Scene edit records
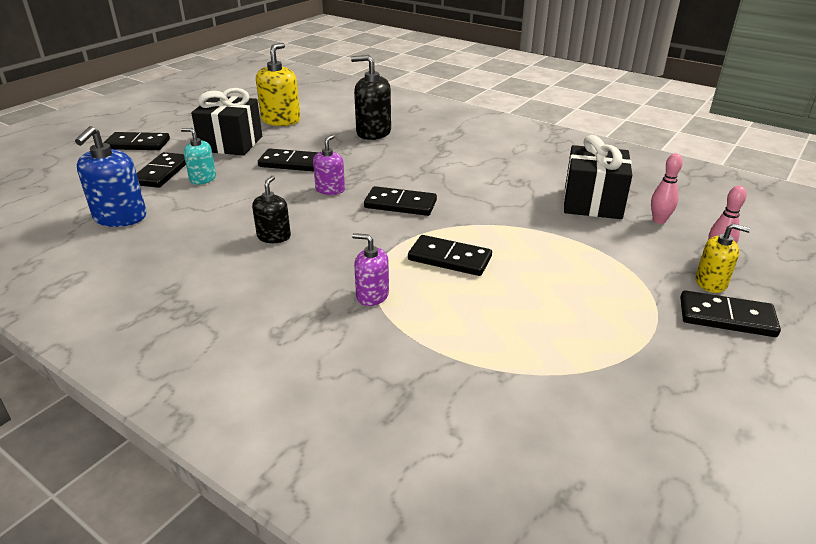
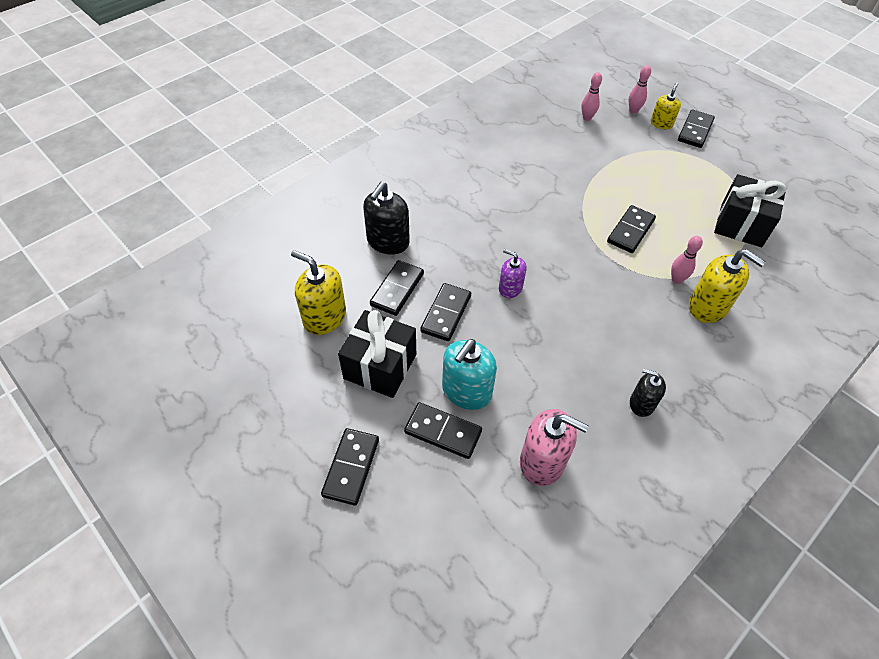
camera: 80 degrees left, 20 degrees up
blue soap dispenser [75,126,147,227] -> pink soap dispenser [520,409,589,486]
turquoise soap dispenser [181,128,216,185] -> turquoise soap dispenser [442,339,497,410], size x1.64
black soap dispenser [252,176,291,243] -> black soap dispenser moved to [630,369,666,417]
purple soap dispenser [352,233,389,306] -> pink bowling pin [671,236,703,284]
black domino [364,186,437,216] -> black domino moved to [370,260,424,316]
black gift [564,135,632,219] -> black gift moved to [714,174,786,247]
none -> yellow soap dispenser [689,249,766,323]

→ REQUIREMENT: Type out the data above once more, exactly, with no images included.

→ ANSWER TO THE EXERCISE:
camera: 80 degrees left, 20 degrees up
blue soap dispenser [75,126,147,227] -> pink soap dispenser [520,409,589,486]
turquoise soap dispenser [181,128,216,185] -> turquoise soap dispenser [442,339,497,410], size x1.64
black soap dispenser [252,176,291,243] -> black soap dispenser moved to [630,369,666,417]
purple soap dispenser [352,233,389,306] -> pink bowling pin [671,236,703,284]
black domino [364,186,437,216] -> black domino moved to [370,260,424,316]
black gift [564,135,632,219] -> black gift moved to [714,174,786,247]
none -> yellow soap dispenser [689,249,766,323]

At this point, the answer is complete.